**Exercise details:** Return, word for word, every line starting at the line with "BT pin TXD: MO -> 13" and ending at the final line of the entries; skip the pictures.

*** Material for the task Section Begins ***

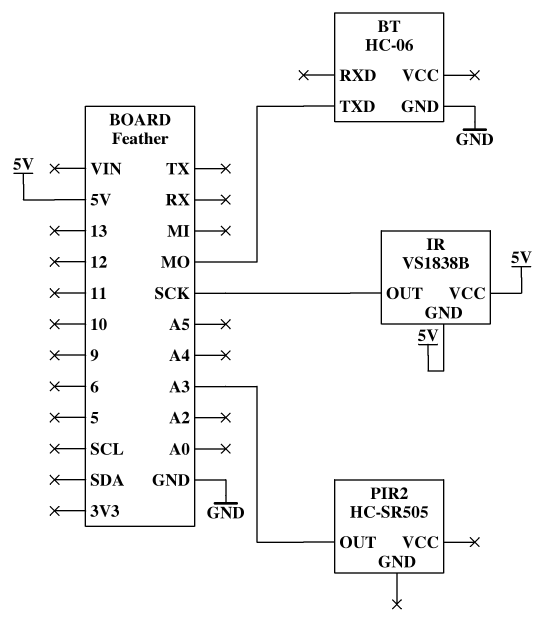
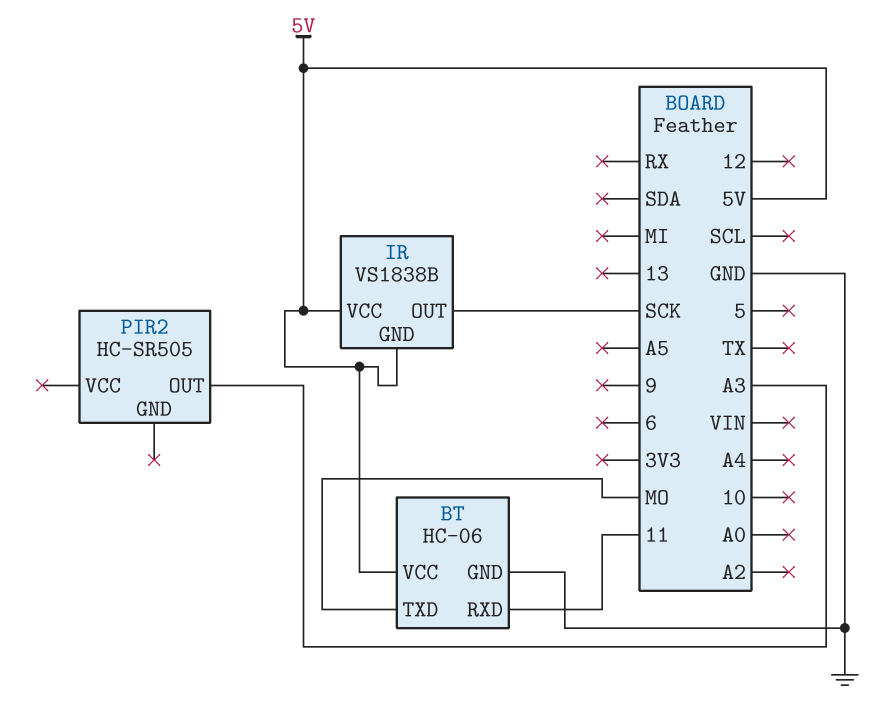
BT pin RXD: none -> 11
BT pin VCC: none -> 5V

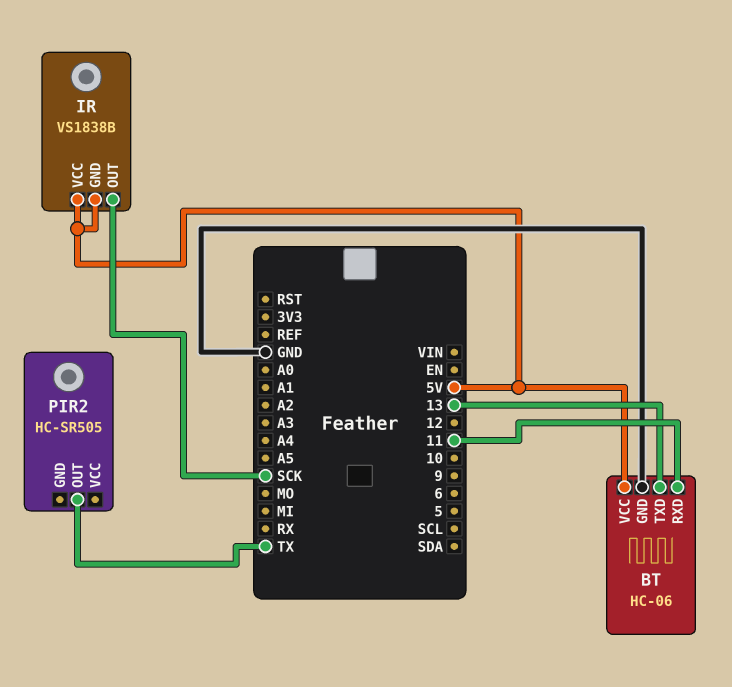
BT pin TXD: MO -> 13
PIR2 pin OUT: A3 -> TX

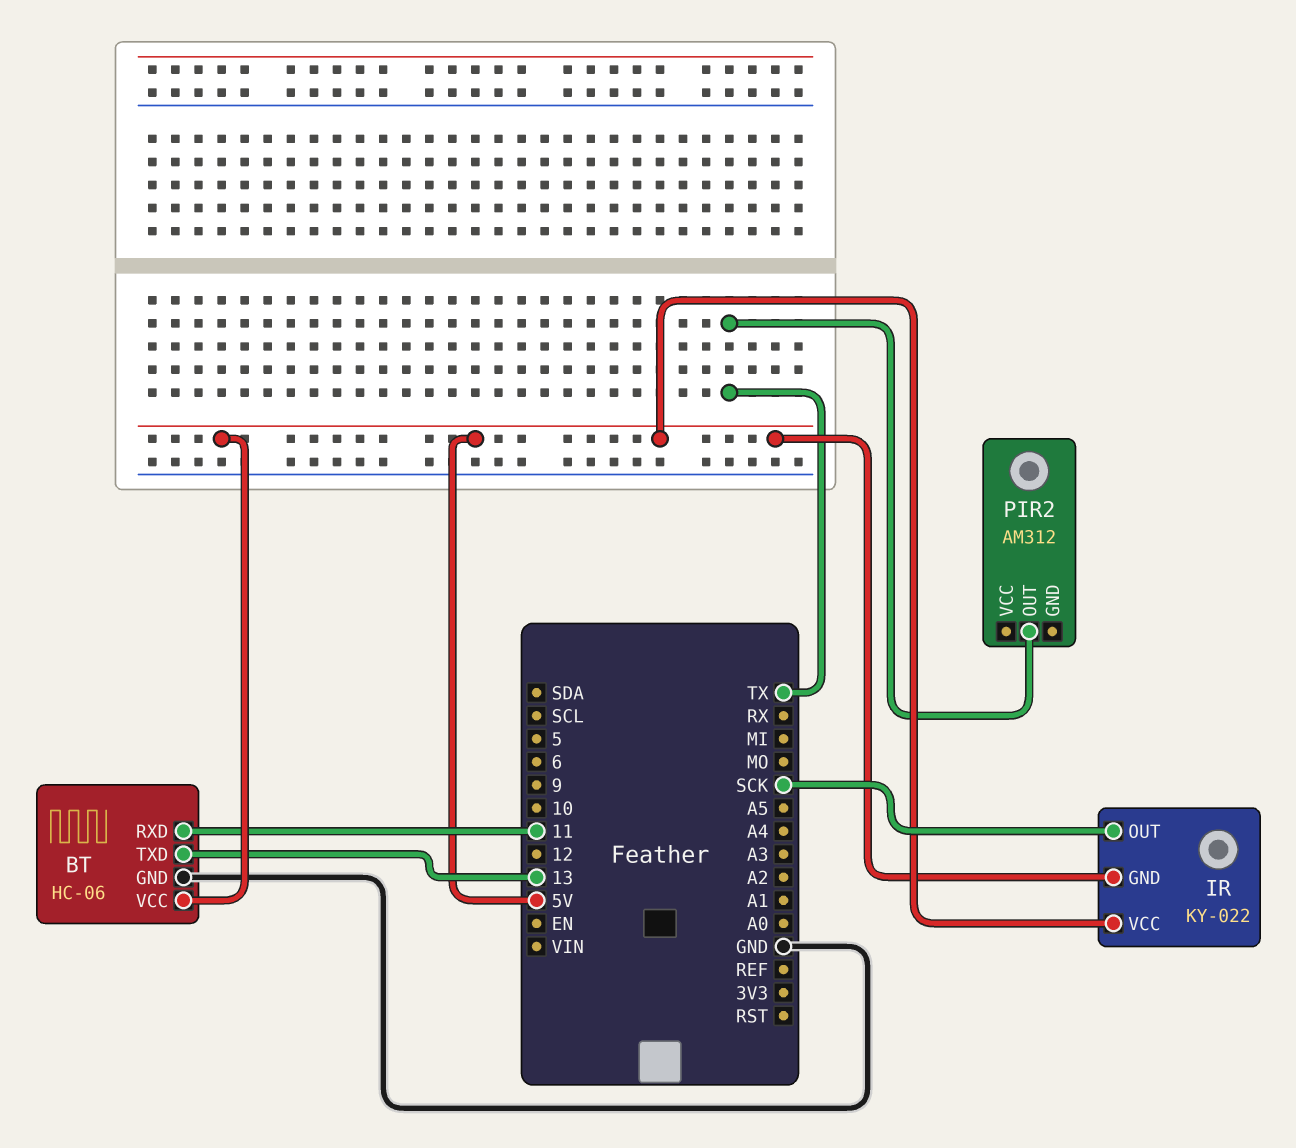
IR: VS1838B -> KY-022
PIR2: HC-SR505 -> AM312

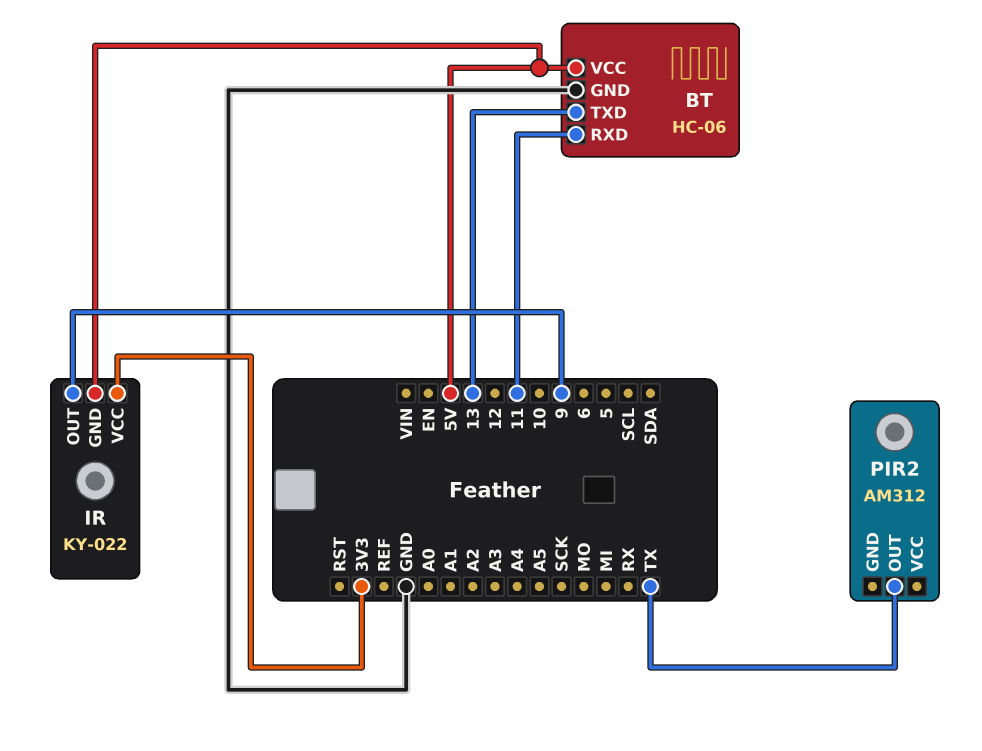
IR pin OUT: SCK -> 9
IR pin VCC: 5V -> 3V3

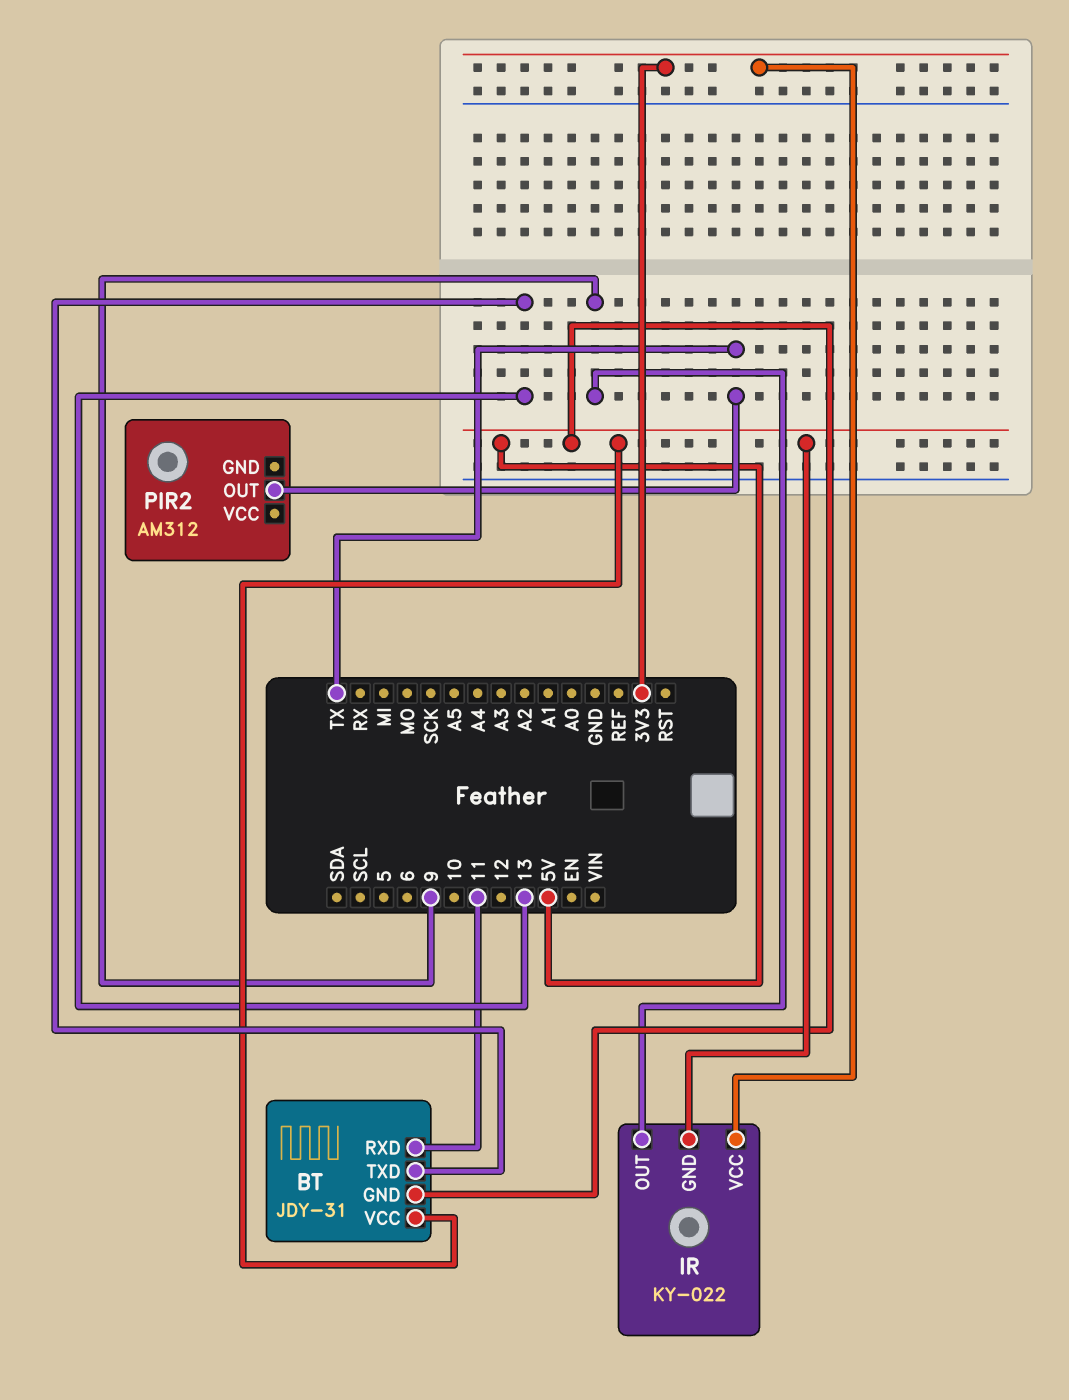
BT: HC-06 -> JDY-31
BT pin GND: GND -> 5V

*** Material for the task Section Ends ***

**Solution below:**
BT pin TXD: MO -> 13
PIR2 pin OUT: A3 -> TX

IR: VS1838B -> KY-022
PIR2: HC-SR505 -> AM312

IR pin OUT: SCK -> 9
IR pin VCC: 5V -> 3V3

BT: HC-06 -> JDY-31
BT pin GND: GND -> 5V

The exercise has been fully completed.